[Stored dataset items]
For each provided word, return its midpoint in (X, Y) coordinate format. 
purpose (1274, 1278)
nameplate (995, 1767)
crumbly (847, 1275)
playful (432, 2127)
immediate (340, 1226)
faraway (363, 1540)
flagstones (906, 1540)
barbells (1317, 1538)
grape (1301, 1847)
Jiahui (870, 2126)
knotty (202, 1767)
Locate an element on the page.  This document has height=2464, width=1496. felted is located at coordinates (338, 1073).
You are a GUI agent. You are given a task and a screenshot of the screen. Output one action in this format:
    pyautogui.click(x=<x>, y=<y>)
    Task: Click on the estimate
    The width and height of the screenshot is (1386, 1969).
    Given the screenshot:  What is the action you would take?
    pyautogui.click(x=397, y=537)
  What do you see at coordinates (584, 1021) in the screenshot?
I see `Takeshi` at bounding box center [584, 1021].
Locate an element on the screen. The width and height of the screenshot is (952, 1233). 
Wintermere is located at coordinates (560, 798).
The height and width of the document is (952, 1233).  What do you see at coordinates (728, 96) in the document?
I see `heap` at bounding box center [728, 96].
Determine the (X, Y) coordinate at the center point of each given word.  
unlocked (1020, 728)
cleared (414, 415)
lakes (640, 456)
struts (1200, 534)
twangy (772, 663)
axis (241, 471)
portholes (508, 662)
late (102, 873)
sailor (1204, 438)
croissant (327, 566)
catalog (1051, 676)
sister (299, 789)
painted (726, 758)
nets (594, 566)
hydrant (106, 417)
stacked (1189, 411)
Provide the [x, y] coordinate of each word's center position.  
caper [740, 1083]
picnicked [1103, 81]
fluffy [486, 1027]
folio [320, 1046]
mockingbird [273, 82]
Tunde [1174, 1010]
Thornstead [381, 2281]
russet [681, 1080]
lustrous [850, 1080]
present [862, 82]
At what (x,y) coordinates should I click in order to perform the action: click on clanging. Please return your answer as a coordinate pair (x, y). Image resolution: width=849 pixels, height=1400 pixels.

Requirement.
Copy out, word for word, the lines of the material from its beginning through the line containing "Locate an element on the page.", with both of those lines included.

Result of the task.
For each provided word, return its midpoint in (X, Y) coordinate format. 
purpose (1274, 1278)
nameplate (995, 1767)
crumbly (847, 1275)
playful (432, 2127)
immediate (340, 1226)
faraway (363, 1540)
flagstones (906, 1540)
barbells (1317, 1538)
grape (1301, 1847)
Jiahui (870, 2126)
knotty (202, 1767)
Locate an element on the page.  This document has height=2464, width=1496. felted is located at coordinates (338, 1073).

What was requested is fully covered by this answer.